■ What you will do ■
Go through the data and copy each line that holds "DGND".

■ Records for this task ■
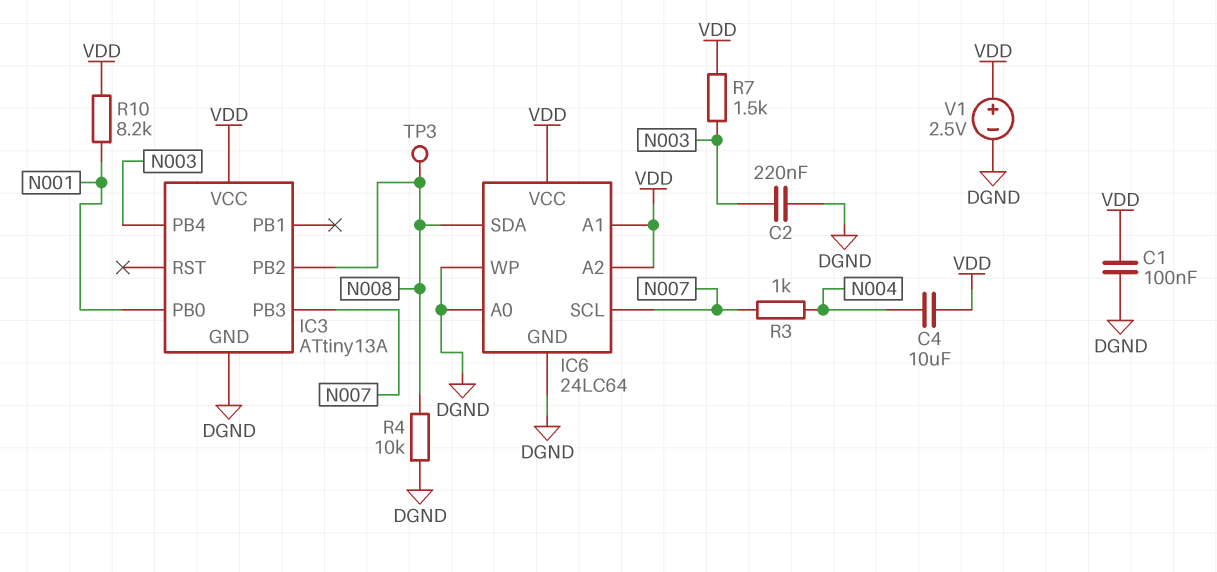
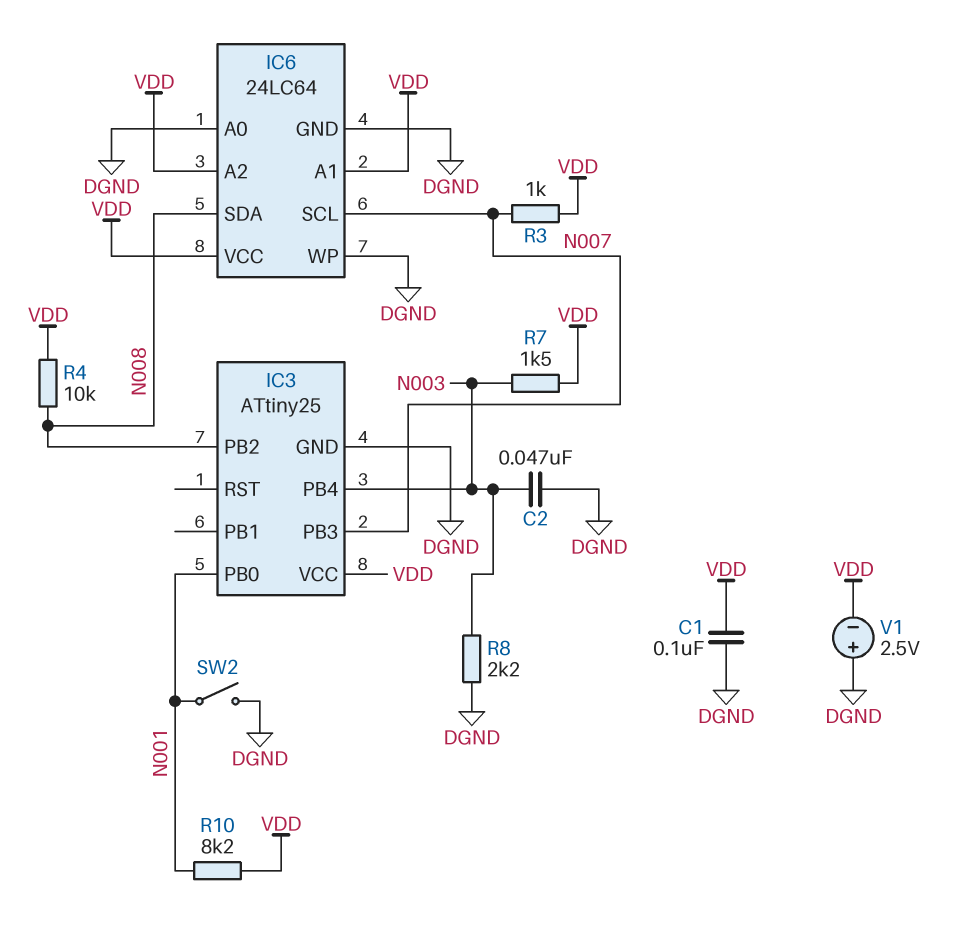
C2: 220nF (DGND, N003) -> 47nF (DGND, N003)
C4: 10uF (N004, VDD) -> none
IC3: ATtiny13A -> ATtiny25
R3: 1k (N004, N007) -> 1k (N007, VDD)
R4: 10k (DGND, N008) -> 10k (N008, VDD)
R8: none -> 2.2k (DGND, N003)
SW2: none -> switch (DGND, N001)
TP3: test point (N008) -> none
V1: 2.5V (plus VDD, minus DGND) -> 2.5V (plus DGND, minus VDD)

■ Written response ■
C2: 220nF (DGND, N003) -> 47nF (DGND, N003)
R4: 10k (DGND, N008) -> 10k (N008, VDD)
R8: none -> 2.2k (DGND, N003)
SW2: none -> switch (DGND, N001)
V1: 2.5V (plus VDD, minus DGND) -> 2.5V (plus DGND, minus VDD)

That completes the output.